### Exercise
The answer must consist solely of the lines below starting at the one containing "cyan 1x2 plate [362,130,416,176]" and ending at the one containing "black 1x1 brick [224,341,321,447] -> none", repeated exactly, with both ends included and all pictures omitted.

Object position data
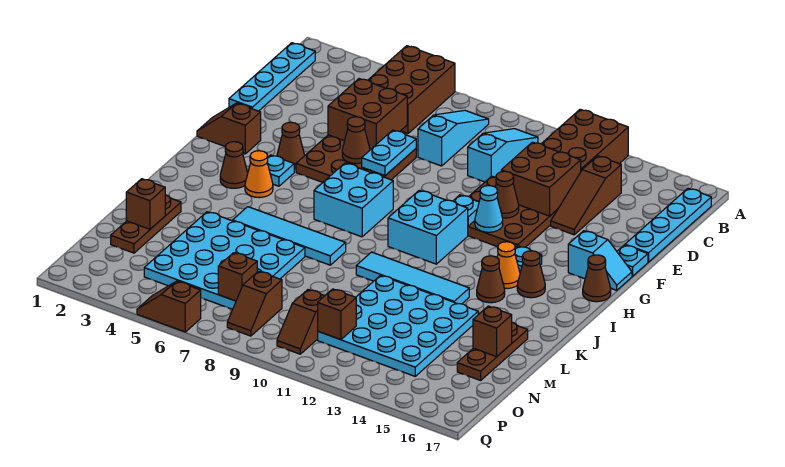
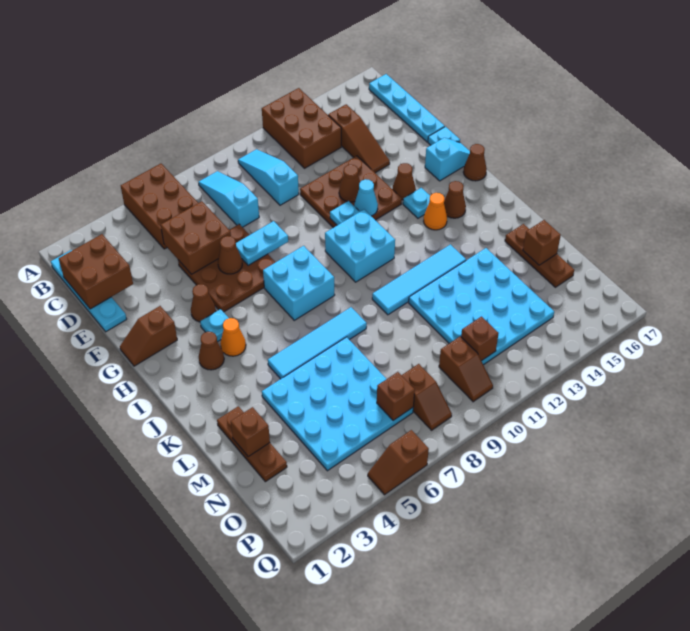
brown 2x2 brick [501,142,581,216] -> brown 2x2 brick moved to [59,234,133,309]
cyan 1x2 plate [362,130,416,176] -> cyan 1x2 plate turned to [236,221,288,265]
brown 1x1 cone [477,256,505,303] -> brown 1x1 cone moved to [393,163,416,200]

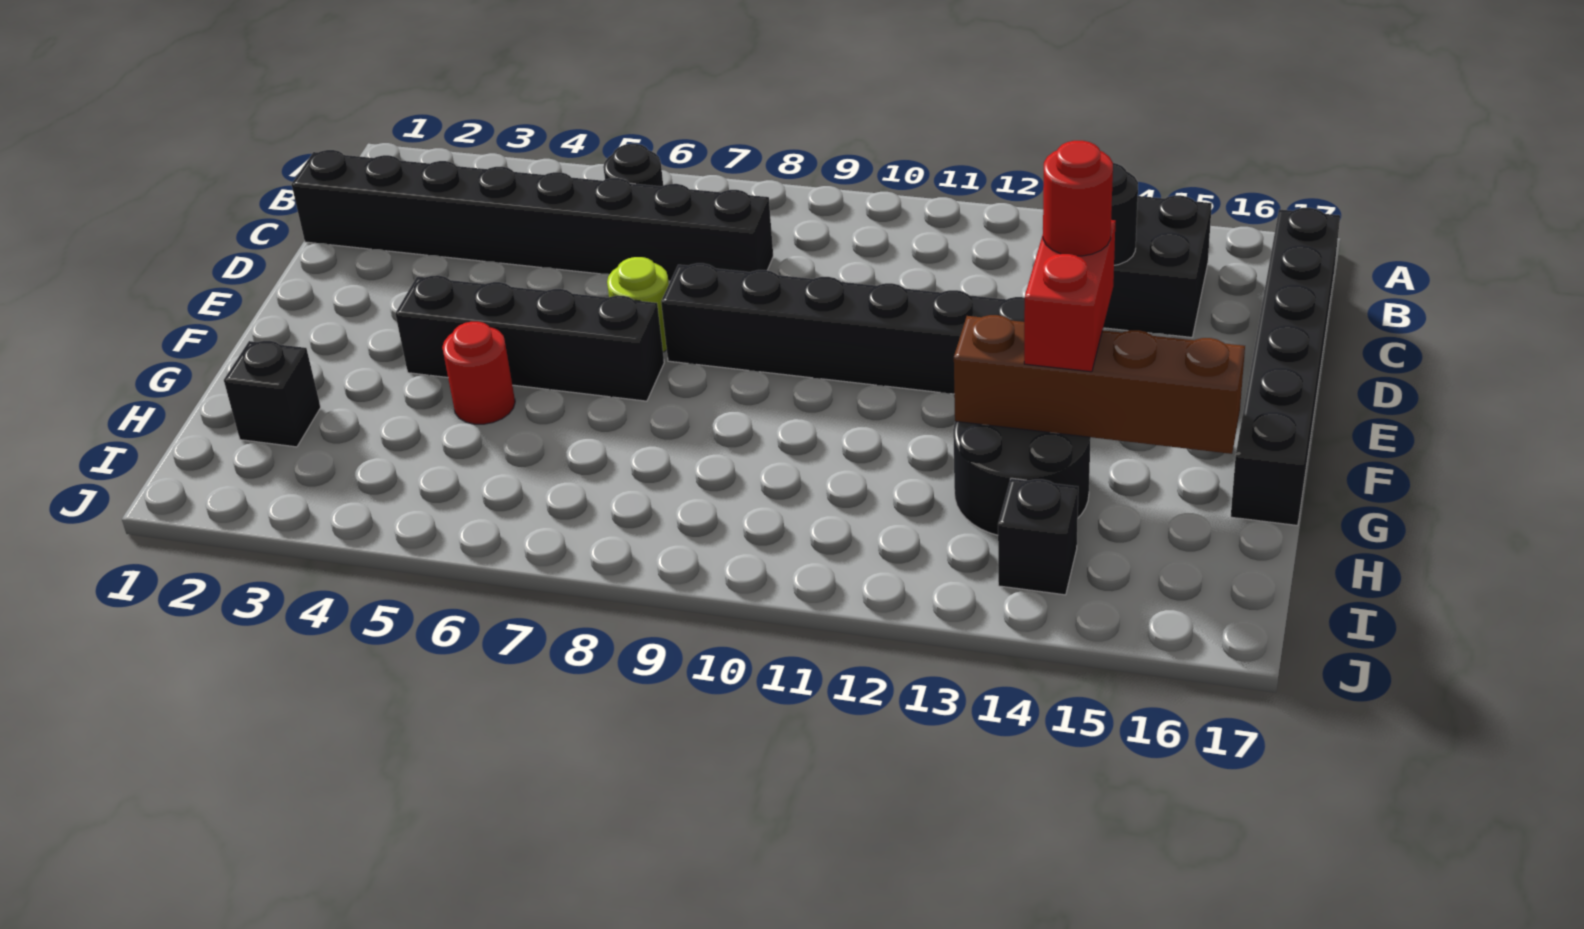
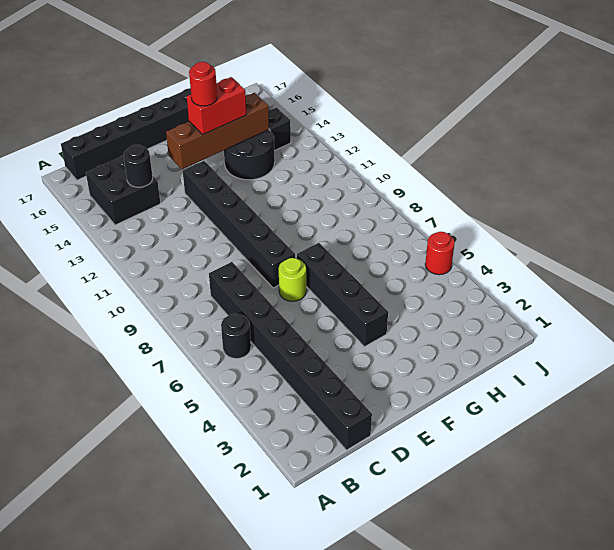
red 1x1 round brick [442,322,515,424] -> red 1x1 round brick moved to [425,232,455,275]
brown 1x4 brick [954,315,1245,454] -> brown 1x4 brick turned to [166,93,269,169]
black 1x1 brick [224,341,321,447] -> none

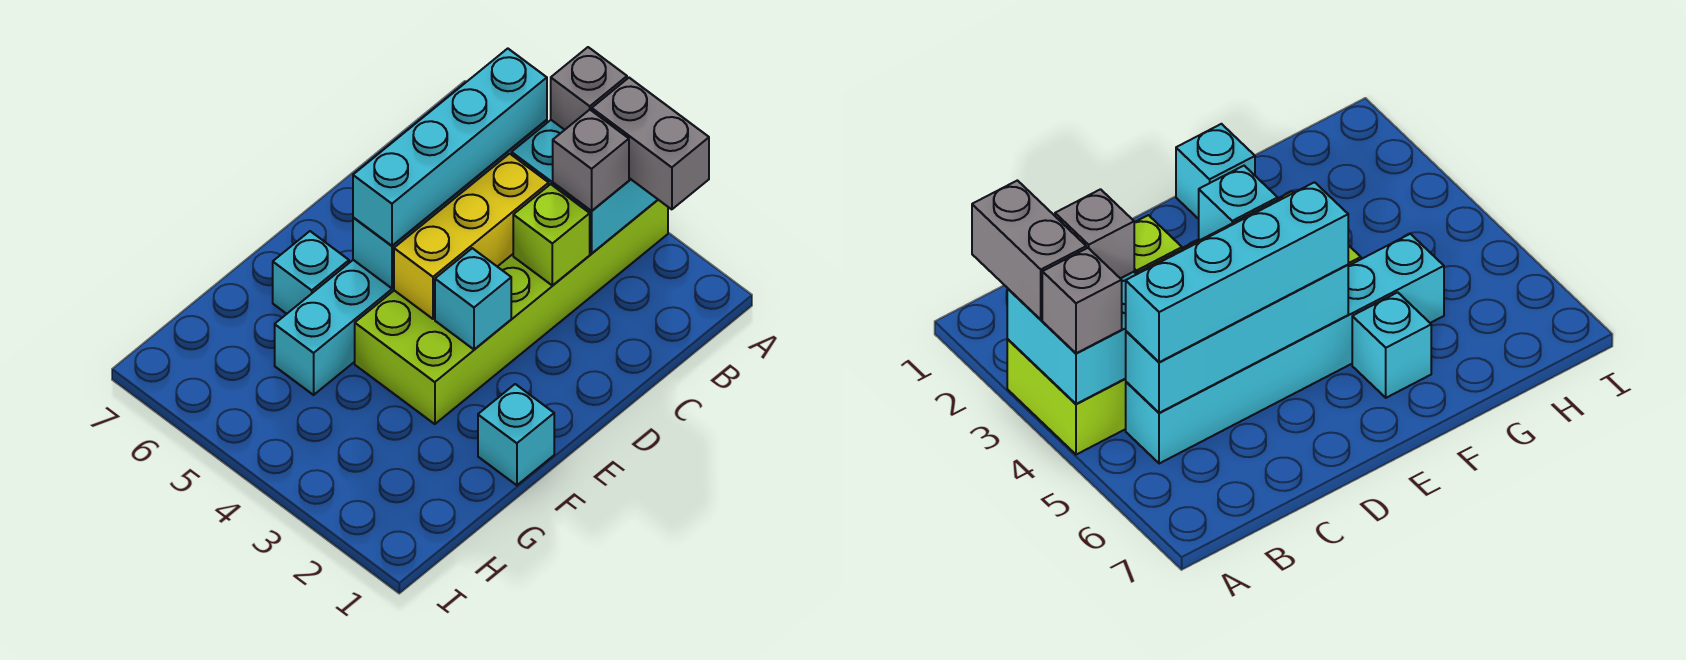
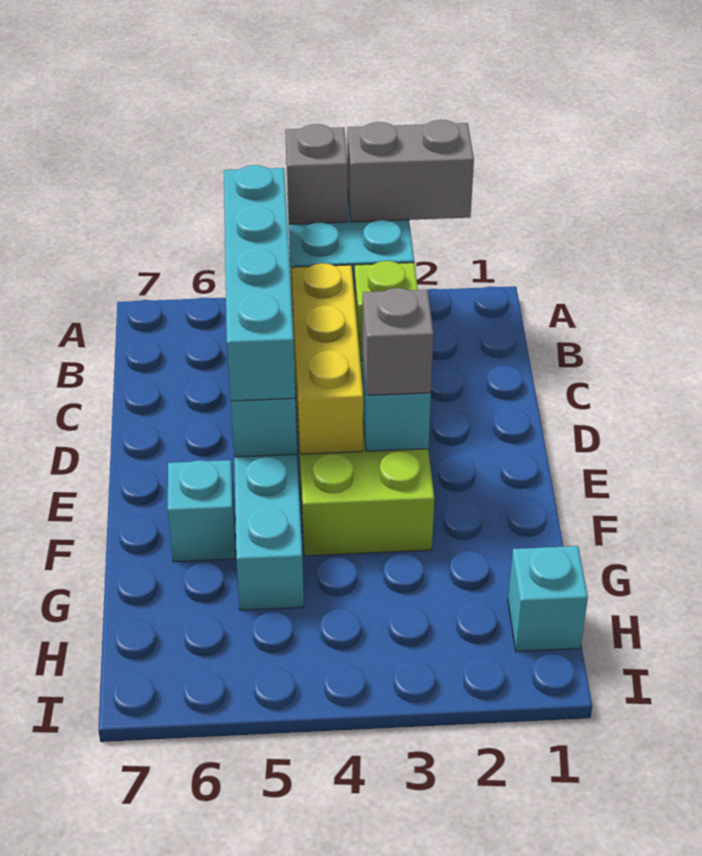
grey 1x1 brick [553,110,629,211] -> grey 1x1 brick moved to [362,288,433,395]
cyan 1x1 brick [478,384,554,485] -> cyan 1x1 brick moved to [508,546,588,651]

### Answer area
cyan 1x2 plate [362,130,416,176] -> cyan 1x2 plate turned to [236,221,288,265]
brown 1x1 cone [477,256,505,303] -> brown 1x1 cone moved to [393,163,416,200]

red 1x1 round brick [442,322,515,424] -> red 1x1 round brick moved to [425,232,455,275]
brown 1x4 brick [954,315,1245,454] -> brown 1x4 brick turned to [166,93,269,169]
black 1x1 brick [224,341,321,447] -> none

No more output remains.